▸ PROBLEM DETAILS: Scan the entries below and say how many lines contain "triangle". Write only the number.

### DATA SUPPLIED ###

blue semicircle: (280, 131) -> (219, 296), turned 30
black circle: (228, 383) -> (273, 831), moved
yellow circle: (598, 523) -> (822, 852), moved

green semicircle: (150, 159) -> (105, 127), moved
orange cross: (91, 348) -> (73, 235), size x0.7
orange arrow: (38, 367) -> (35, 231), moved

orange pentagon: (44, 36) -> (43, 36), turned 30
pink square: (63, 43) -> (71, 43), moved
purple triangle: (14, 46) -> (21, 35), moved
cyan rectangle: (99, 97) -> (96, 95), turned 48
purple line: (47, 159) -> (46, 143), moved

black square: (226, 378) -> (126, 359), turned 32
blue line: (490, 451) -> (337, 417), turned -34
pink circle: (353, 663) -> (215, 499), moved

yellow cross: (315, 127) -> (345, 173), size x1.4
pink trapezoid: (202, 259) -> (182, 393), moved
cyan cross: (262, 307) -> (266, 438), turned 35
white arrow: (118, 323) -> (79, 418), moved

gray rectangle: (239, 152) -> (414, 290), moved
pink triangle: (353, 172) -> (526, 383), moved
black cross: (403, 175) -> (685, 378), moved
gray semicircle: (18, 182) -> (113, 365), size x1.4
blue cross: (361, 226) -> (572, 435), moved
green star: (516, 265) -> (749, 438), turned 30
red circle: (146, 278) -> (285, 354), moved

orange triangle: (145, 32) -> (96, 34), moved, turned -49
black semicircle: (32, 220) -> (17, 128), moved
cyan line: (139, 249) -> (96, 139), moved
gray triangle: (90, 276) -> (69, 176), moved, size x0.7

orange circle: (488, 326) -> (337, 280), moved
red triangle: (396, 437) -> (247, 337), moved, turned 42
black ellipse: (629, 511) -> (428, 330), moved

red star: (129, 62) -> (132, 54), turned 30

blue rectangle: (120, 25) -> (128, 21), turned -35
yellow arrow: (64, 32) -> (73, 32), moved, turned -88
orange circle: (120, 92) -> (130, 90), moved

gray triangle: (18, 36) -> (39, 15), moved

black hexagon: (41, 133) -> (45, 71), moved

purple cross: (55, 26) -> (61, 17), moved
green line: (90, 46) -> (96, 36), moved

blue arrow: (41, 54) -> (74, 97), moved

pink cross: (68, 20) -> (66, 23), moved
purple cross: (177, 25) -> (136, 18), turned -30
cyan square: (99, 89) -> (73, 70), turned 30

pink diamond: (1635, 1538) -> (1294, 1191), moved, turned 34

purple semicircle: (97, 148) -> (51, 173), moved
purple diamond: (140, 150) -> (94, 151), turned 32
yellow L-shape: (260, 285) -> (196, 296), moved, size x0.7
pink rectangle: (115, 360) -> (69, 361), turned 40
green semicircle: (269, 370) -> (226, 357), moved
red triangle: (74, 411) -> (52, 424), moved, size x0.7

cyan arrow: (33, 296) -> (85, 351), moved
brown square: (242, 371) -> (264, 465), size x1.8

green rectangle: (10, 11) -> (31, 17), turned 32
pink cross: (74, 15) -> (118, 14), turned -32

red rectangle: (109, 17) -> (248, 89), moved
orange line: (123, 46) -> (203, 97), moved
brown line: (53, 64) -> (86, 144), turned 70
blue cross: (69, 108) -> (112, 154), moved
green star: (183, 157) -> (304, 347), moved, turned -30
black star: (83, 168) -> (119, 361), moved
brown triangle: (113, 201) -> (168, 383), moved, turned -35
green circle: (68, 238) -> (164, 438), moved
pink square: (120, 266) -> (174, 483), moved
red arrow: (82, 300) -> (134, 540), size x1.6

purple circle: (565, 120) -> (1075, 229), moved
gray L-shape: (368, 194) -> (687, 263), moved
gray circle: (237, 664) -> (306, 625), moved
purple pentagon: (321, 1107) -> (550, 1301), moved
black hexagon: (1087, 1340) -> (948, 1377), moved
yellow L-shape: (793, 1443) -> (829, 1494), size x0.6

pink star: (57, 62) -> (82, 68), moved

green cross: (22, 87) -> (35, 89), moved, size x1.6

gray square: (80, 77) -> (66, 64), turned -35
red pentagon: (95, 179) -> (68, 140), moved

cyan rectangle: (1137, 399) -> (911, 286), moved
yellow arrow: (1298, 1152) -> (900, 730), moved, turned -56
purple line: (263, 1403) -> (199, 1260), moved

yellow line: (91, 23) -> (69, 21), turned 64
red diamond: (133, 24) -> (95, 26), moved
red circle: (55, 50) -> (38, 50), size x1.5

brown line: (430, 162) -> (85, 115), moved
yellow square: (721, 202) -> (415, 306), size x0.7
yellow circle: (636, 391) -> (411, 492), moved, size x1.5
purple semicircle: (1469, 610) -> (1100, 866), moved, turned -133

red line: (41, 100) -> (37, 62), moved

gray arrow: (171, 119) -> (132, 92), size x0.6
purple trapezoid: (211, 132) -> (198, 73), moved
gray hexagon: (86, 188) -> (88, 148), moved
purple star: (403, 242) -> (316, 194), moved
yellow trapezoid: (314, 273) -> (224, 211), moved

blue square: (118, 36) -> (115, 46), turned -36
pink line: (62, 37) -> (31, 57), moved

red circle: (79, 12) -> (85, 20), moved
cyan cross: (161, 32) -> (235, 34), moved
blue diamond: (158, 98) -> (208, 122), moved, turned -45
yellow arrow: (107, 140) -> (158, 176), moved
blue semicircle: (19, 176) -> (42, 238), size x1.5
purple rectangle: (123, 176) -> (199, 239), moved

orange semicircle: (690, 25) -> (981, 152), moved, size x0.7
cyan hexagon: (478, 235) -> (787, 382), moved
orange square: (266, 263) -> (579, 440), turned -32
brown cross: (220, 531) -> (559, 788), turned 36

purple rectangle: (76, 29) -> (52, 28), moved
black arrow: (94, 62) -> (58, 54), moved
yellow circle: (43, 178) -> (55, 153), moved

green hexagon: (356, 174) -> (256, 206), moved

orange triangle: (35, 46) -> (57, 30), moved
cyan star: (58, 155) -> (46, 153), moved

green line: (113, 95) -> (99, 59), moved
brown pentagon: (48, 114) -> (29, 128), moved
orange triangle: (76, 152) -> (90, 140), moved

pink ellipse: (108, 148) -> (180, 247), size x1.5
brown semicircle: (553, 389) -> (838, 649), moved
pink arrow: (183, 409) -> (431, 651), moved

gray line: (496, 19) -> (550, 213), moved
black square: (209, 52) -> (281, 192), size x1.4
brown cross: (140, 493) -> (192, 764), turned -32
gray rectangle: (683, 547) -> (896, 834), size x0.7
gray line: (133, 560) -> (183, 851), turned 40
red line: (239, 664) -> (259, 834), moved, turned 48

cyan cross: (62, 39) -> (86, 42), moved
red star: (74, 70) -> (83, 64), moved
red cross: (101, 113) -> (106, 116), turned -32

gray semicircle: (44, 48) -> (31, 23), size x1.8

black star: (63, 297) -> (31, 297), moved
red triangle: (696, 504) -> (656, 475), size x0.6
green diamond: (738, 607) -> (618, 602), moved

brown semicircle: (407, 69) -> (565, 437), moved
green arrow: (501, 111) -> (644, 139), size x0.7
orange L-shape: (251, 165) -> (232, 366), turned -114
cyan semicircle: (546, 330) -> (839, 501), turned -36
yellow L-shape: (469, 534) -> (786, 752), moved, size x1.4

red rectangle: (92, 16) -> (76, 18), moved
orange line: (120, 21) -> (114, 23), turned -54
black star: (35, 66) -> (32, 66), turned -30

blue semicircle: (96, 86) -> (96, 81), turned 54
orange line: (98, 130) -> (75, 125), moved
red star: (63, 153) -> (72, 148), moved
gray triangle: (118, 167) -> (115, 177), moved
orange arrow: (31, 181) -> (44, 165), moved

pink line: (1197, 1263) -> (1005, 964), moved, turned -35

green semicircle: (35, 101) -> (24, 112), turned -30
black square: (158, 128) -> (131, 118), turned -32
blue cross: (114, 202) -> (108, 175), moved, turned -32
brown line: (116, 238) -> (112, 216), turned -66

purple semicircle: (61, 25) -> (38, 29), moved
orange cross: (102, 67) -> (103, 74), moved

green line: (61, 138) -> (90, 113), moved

###

▸ RESULT OF THE EXERCISE: 12